ASSIGNED TASK —
In this exercise, write out the data word for word and leave every image out.

EXERCISE DATA —
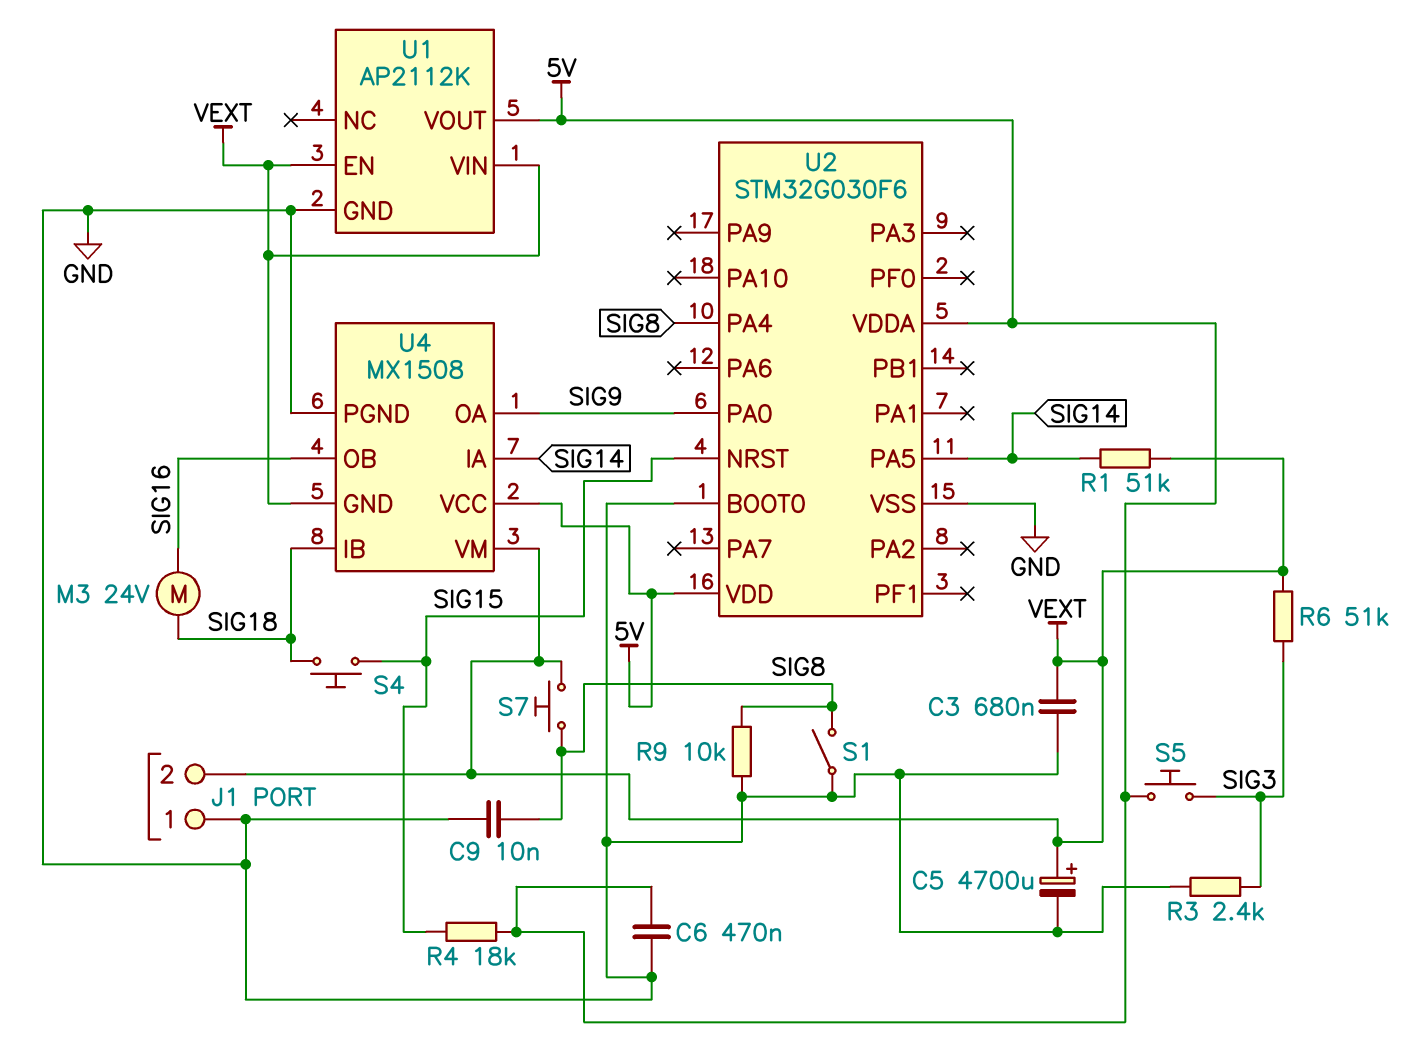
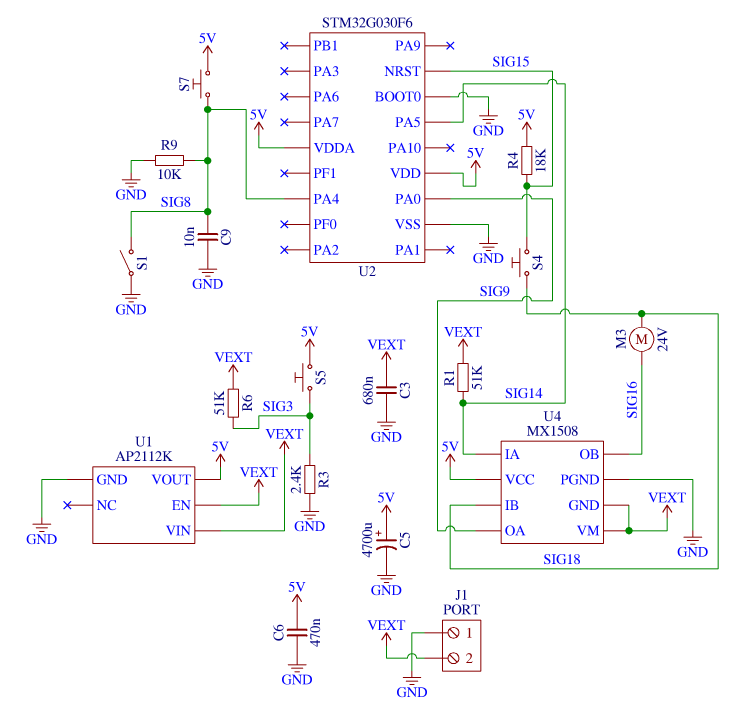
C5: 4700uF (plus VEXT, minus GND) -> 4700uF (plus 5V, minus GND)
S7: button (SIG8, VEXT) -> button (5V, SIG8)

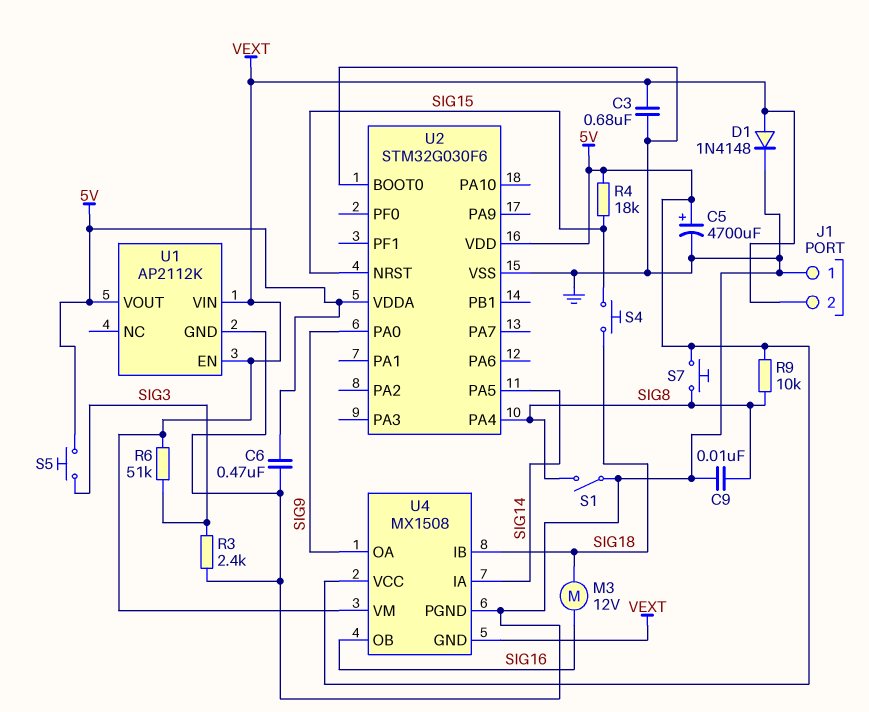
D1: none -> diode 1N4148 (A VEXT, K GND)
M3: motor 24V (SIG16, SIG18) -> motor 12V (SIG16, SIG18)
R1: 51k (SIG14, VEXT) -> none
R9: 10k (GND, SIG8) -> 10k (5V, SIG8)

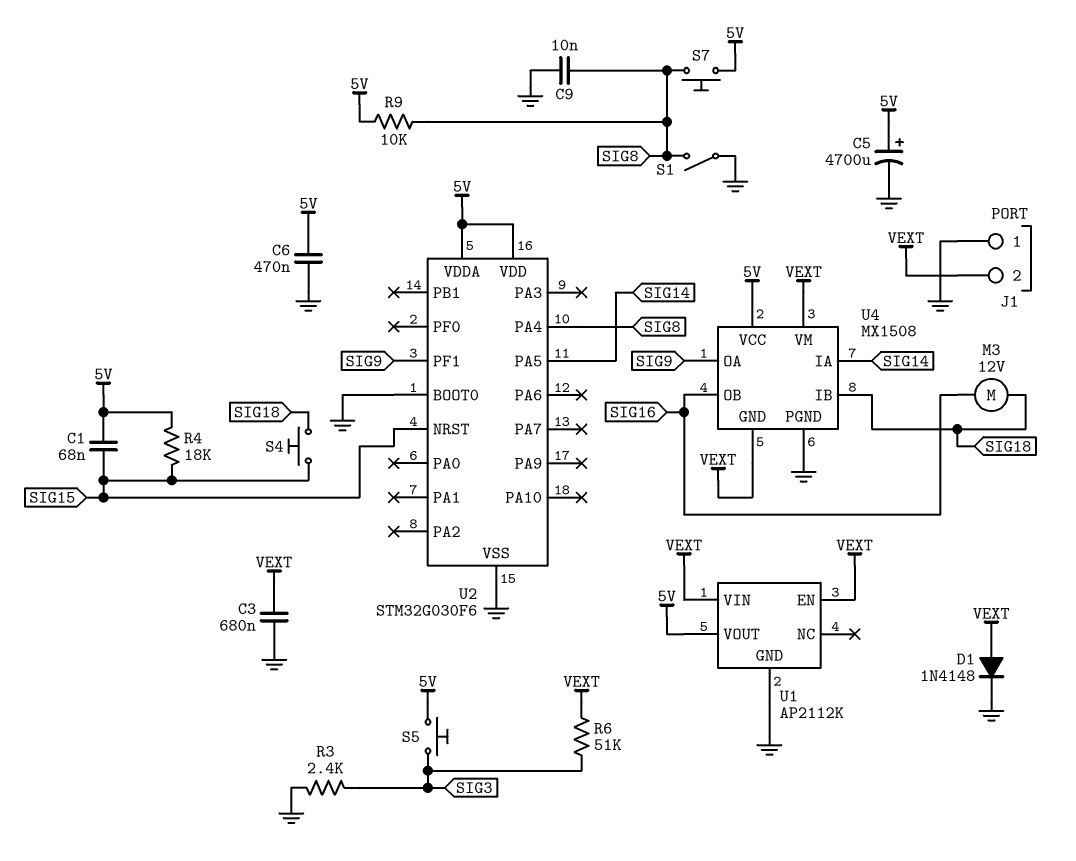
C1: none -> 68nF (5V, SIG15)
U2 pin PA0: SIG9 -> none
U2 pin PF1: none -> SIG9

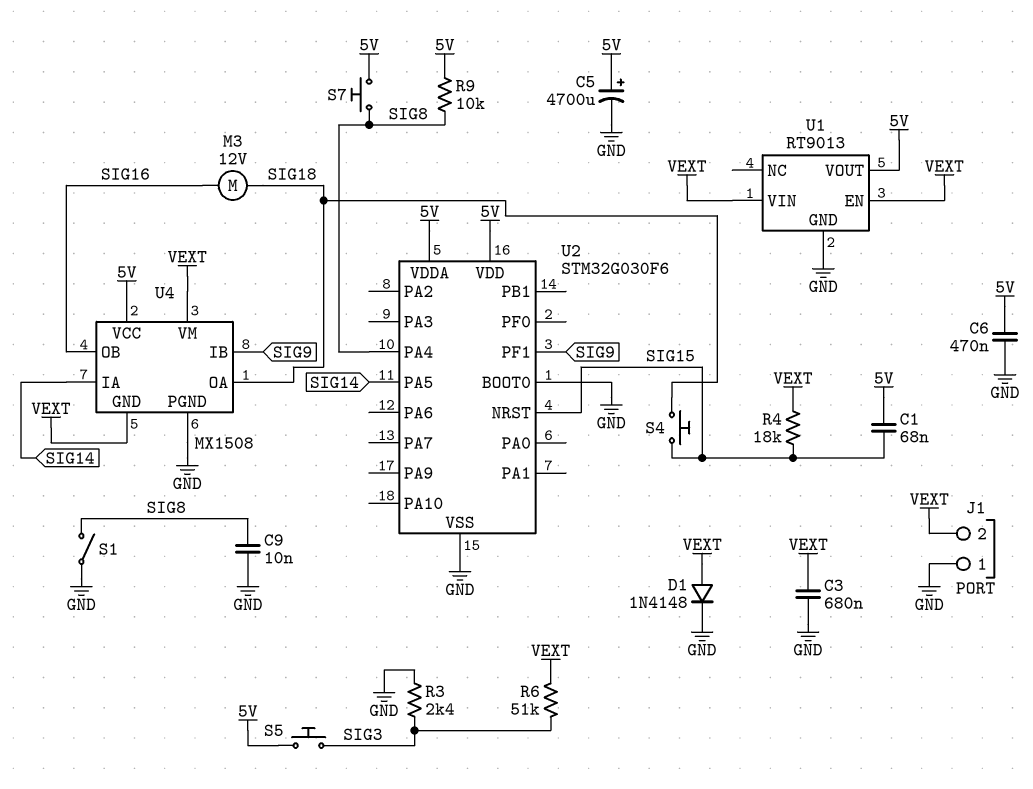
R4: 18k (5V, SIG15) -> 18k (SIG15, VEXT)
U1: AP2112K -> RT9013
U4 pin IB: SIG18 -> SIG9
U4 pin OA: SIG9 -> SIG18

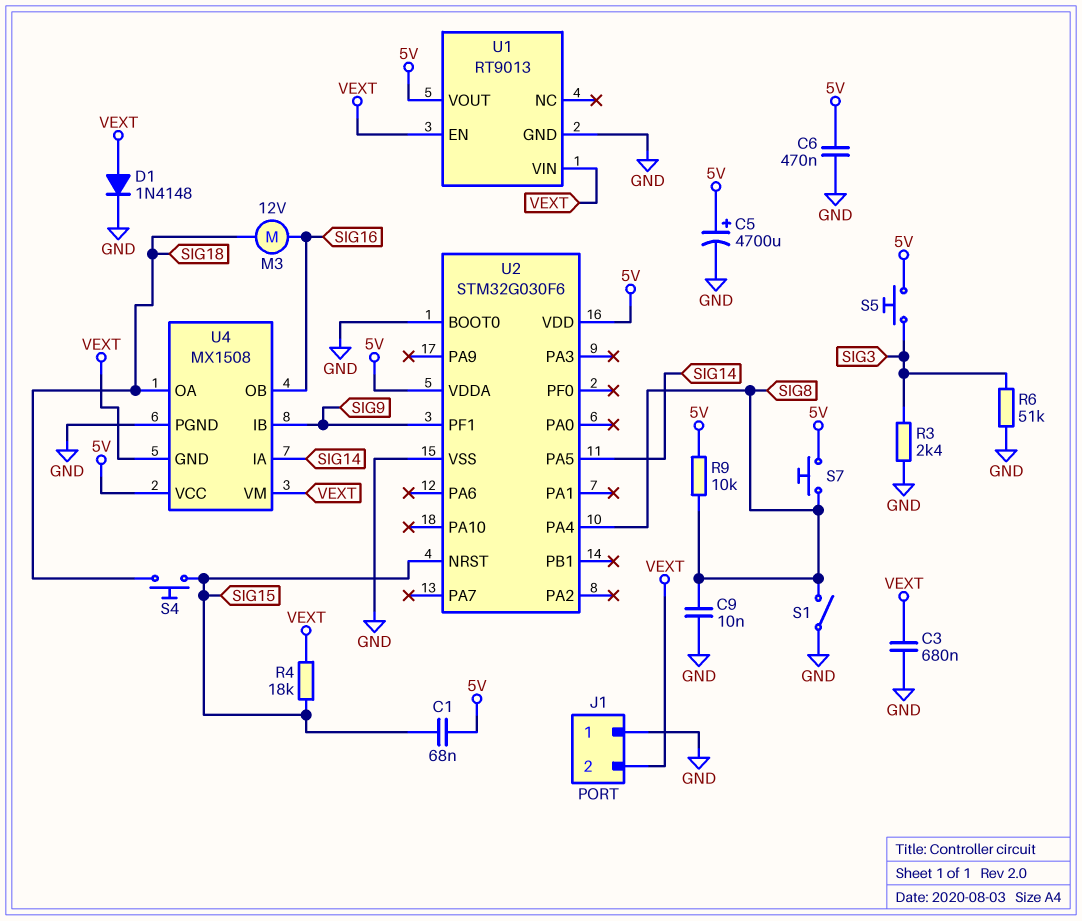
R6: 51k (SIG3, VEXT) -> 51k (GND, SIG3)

EXERCISE RESULT —
C5: 4700uF (plus VEXT, minus GND) -> 4700uF (plus 5V, minus GND)
S7: button (SIG8, VEXT) -> button (5V, SIG8)

D1: none -> diode 1N4148 (A VEXT, K GND)
M3: motor 24V (SIG16, SIG18) -> motor 12V (SIG16, SIG18)
R1: 51k (SIG14, VEXT) -> none
R9: 10k (GND, SIG8) -> 10k (5V, SIG8)

C1: none -> 68nF (5V, SIG15)
U2 pin PA0: SIG9 -> none
U2 pin PF1: none -> SIG9

R4: 18k (5V, SIG15) -> 18k (SIG15, VEXT)
U1: AP2112K -> RT9013
U4 pin IB: SIG18 -> SIG9
U4 pin OA: SIG9 -> SIG18

R6: 51k (SIG3, VEXT) -> 51k (GND, SIG3)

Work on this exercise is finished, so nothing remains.